Exercise description:
Look below for the line containing "camera: 40 degrees left, 5 degrees down" and the line containing "pink hourglass [402,217,463,315] -> none"; repeat exactly those two lines and all lines between them, and nothing else.

The data:
((

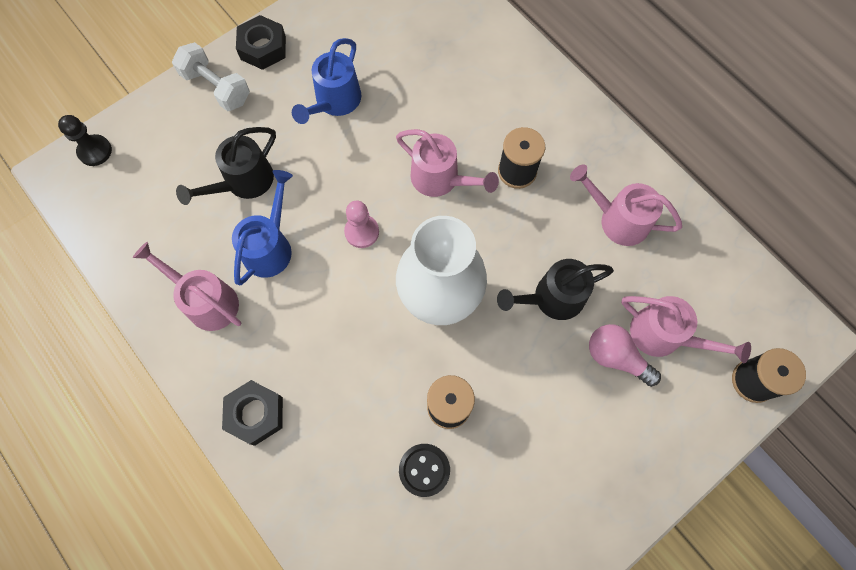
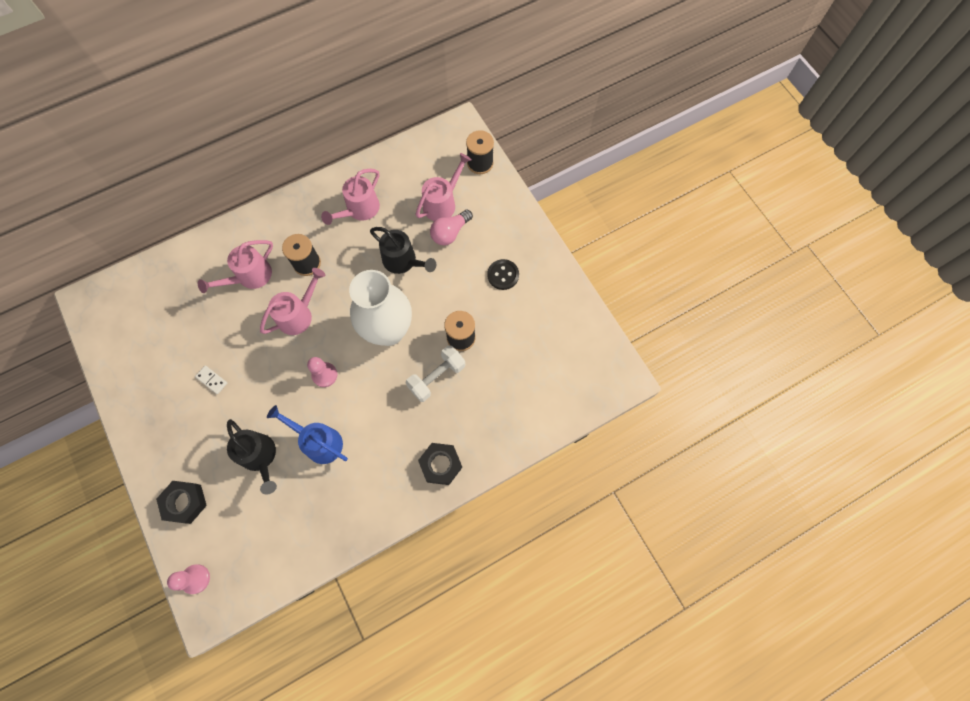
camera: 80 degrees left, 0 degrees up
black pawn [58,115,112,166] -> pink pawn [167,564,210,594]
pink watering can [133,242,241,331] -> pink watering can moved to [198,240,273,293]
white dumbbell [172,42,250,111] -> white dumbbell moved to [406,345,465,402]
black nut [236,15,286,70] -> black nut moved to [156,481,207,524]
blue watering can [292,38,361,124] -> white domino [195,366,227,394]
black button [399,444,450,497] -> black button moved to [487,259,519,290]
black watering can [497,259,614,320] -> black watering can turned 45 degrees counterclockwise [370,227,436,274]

))
((

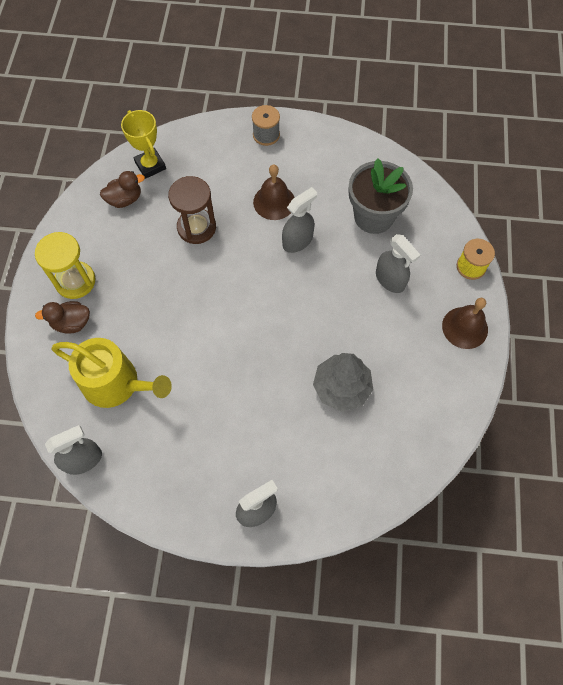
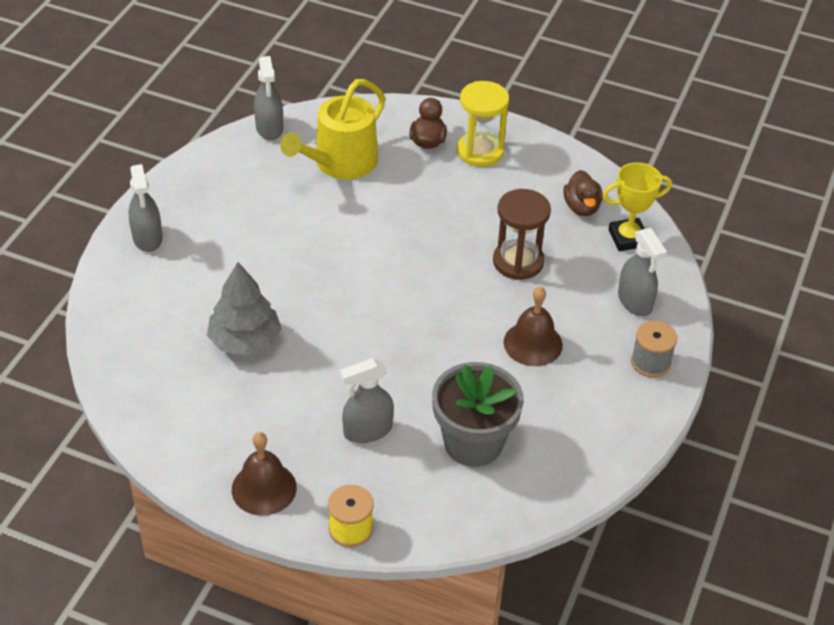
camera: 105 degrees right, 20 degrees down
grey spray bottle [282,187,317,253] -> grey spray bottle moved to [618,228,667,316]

))
((

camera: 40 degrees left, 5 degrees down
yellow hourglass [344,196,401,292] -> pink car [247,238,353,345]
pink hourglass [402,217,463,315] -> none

))

The completed task:
camera: 40 degrees left, 5 degrees down
yellow hourglass [344,196,401,292] -> pink car [247,238,353,345]
pink hourglass [402,217,463,315] -> none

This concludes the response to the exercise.